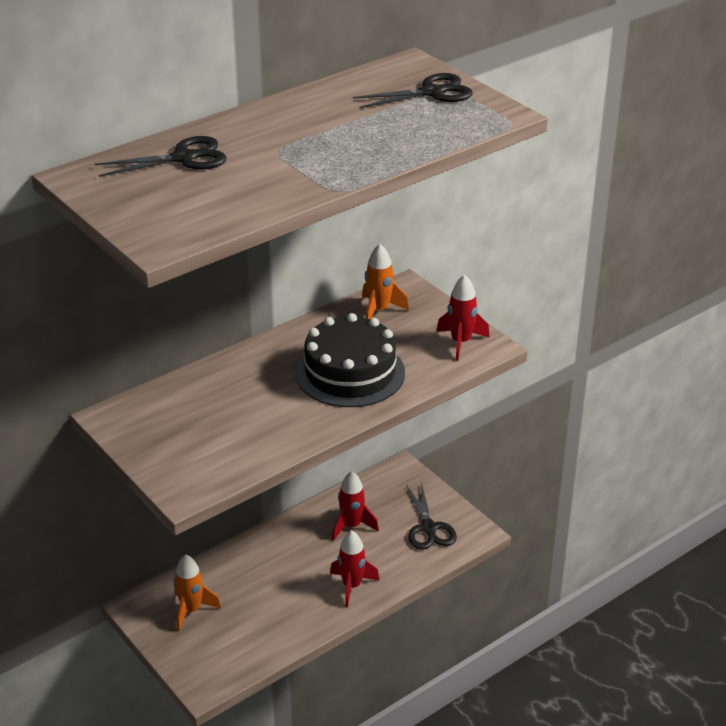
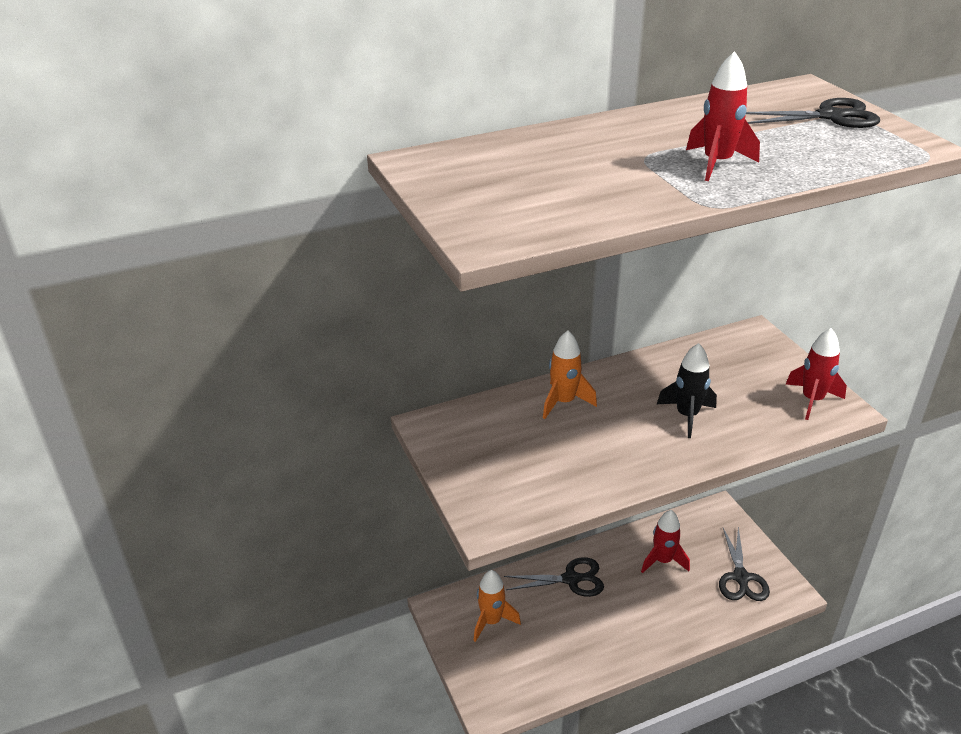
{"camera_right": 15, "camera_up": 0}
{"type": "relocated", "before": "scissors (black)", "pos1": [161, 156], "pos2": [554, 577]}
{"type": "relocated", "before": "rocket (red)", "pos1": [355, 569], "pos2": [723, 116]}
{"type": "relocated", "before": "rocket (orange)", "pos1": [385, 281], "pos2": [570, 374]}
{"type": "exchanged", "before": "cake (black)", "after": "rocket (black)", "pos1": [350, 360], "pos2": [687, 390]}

_ _ _ _ _ _ _

## EXERCISE DESCRIPTION
Every line of the records above should be reproduced exactly, with no pictures included.

## RESPONSE AREA
{"camera_right": 15, "camera_up": 0}
{"type": "relocated", "before": "scissors (black)", "pos1": [161, 156], "pos2": [554, 577]}
{"type": "relocated", "before": "rocket (red)", "pos1": [355, 569], "pos2": [723, 116]}
{"type": "relocated", "before": "rocket (orange)", "pos1": [385, 281], "pos2": [570, 374]}
{"type": "exchanged", "before": "cake (black)", "after": "rocket (black)", "pos1": [350, 360], "pos2": [687, 390]}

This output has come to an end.